Quote the records below word for word, leaving out the pictures.
- - - -
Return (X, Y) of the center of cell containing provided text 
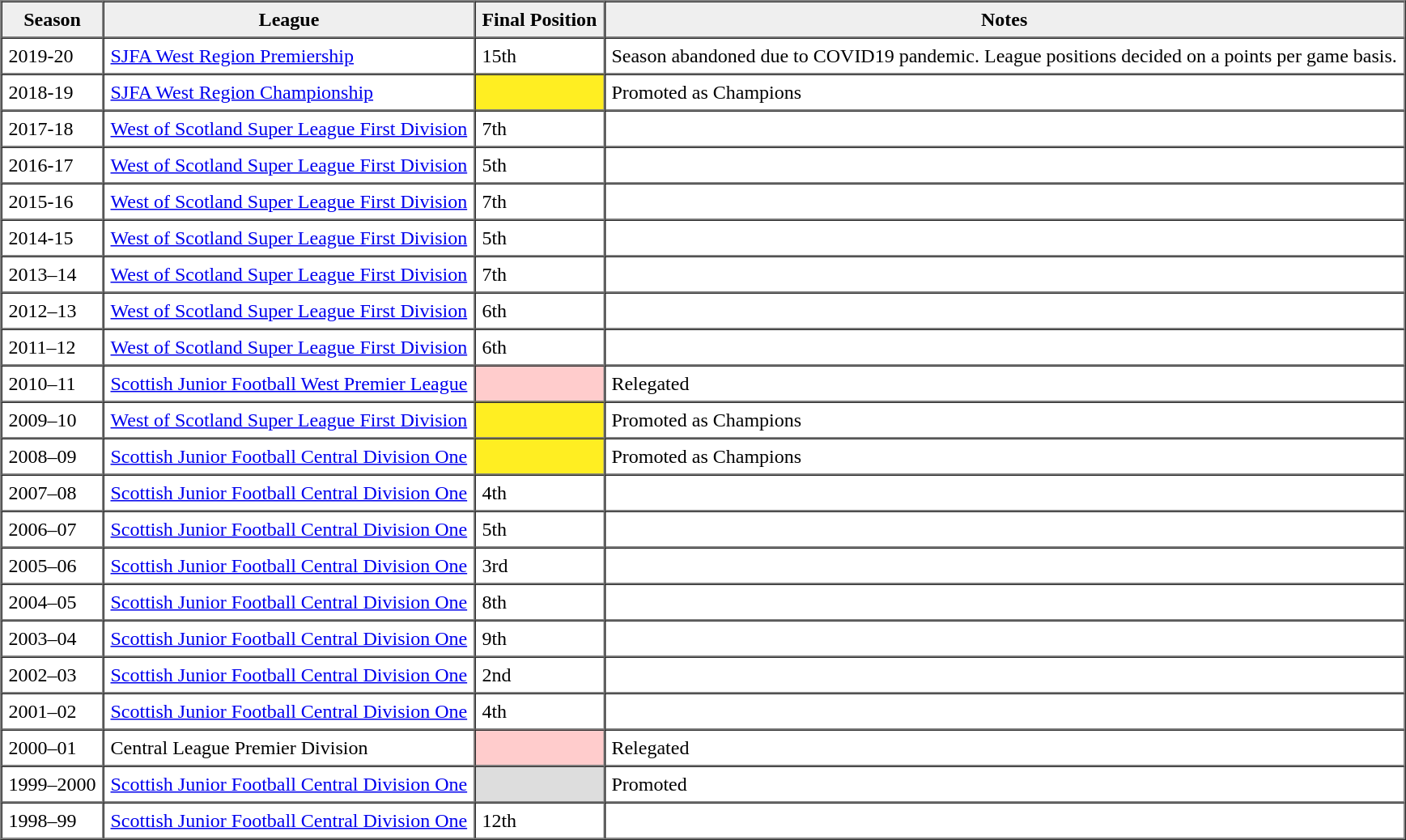
2013–14 (53, 274)
2002–03 (53, 675)
1999–2000 (53, 784)
Notes (1004, 19)
2014-15 (53, 238)
Scottish Junior Football West Premier League (290, 384)
2011–12 (53, 346)
2009–10 (53, 419)
8th (539, 602)
1998–99 (53, 821)
2017-18 (53, 128)
Final Position (539, 19)
2010–11 (53, 384)
2nd (539, 675)
2015-16 (53, 201)
2003–04 (53, 638)
SJFA West Region Premiership (290, 55)
2001–02 (53, 711)
2007–08 (53, 492)
12th (539, 821)
2019-20 (53, 55)
League (290, 19)
2004–05 (53, 602)
2005–06 (53, 565)
Season (53, 19)
2018-19 (53, 92)
2008–09 (53, 457)
Central League Premier Division (290, 748)
2012–13 (53, 311)
9th (539, 638)
SJFA West Region Championship (290, 92)
15th (539, 55)
Season abandoned due to COVID19 pandemic. League positions decided on a points per game basis. (1004, 55)
2016-17 (53, 165)
3rd (539, 565)
2000–01 (53, 748)
Promoted (1004, 784)
2006–07 (53, 529)
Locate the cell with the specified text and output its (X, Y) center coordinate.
- - - -
Task output
Return (X, Y) of the center of cell containing provided text 
2013–14 (53, 274)
2002–03 (53, 675)
1999–2000 (53, 784)
Notes (1004, 19)
2014-15 (53, 238)
Scottish Junior Football West Premier League (290, 384)
2011–12 (53, 346)
2009–10 (53, 419)
8th (539, 602)
1998–99 (53, 821)
2017-18 (53, 128)
Final Position (539, 19)
2010–11 (53, 384)
2nd (539, 675)
2015-16 (53, 201)
2003–04 (53, 638)
SJFA West Region Premiership (290, 55)
2001–02 (53, 711)
2007–08 (53, 492)
12th (539, 821)
2019-20 (53, 55)
League (290, 19)
2004–05 (53, 602)
2005–06 (53, 565)
Season (53, 19)
2018-19 (53, 92)
2008–09 (53, 457)
Central League Premier Division (290, 748)
2012–13 (53, 311)
9th (539, 638)
SJFA West Region Championship (290, 92)
15th (539, 55)
Season abandoned due to COVID19 pandemic. League positions decided on a points per game basis. (1004, 55)
2016-17 (53, 165)
3rd (539, 565)
2000–01 (53, 748)
Promoted (1004, 784)
2006–07 (53, 529)
Locate the cell with the specified text and output its (X, Y) center coordinate.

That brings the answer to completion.